=== Section Start ===

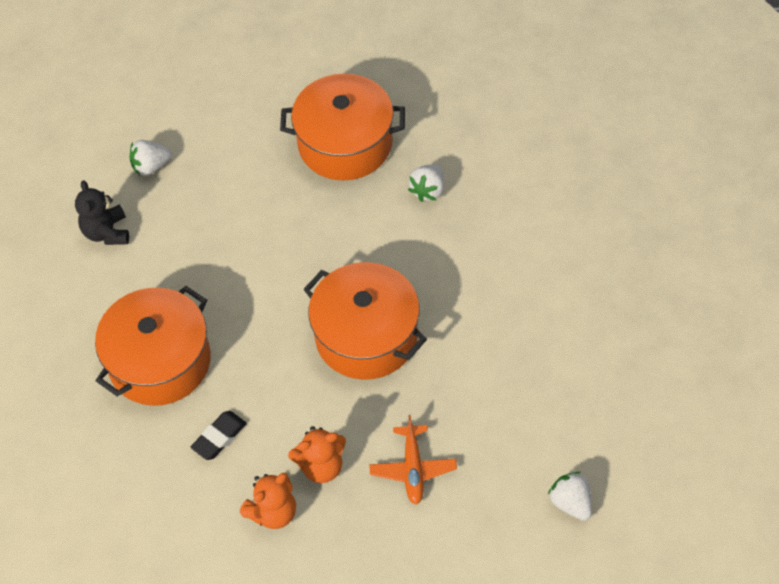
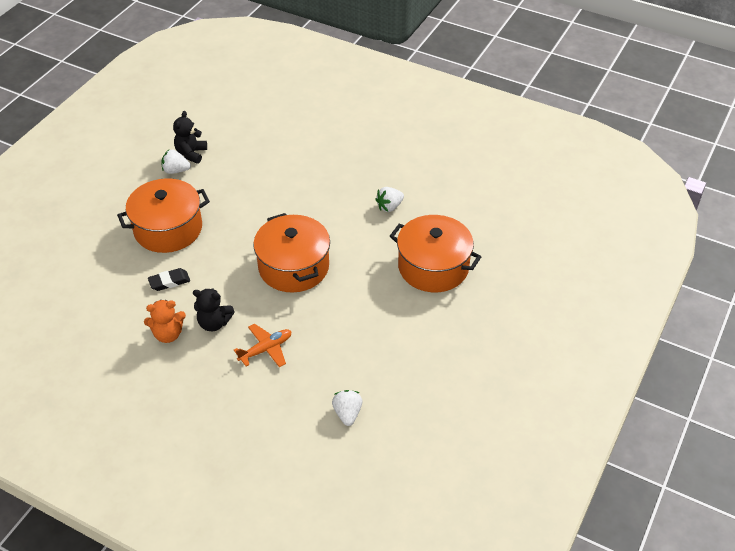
camera: 25 degrees right, 10 degrees down
(151, 166) = (241, 131): white strawberry -> white strawberry (176, 170)
(321, 466) = (214, 323): orange teddy bear -> black teddy bear
(345, 144) = (359, 163): orange pot -> orange pot (433, 267)
(413, 469) = (266, 349): orange plane -> orange plane turned 150 degrees counterclockwise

=== Section End ===

Lines above that contain the string "orange" make up the answer.

(321, 466) = (214, 323): orange teddy bear -> black teddy bear
(345, 144) = (359, 163): orange pot -> orange pot (433, 267)
(413, 469) = (266, 349): orange plane -> orange plane turned 150 degrees counterclockwise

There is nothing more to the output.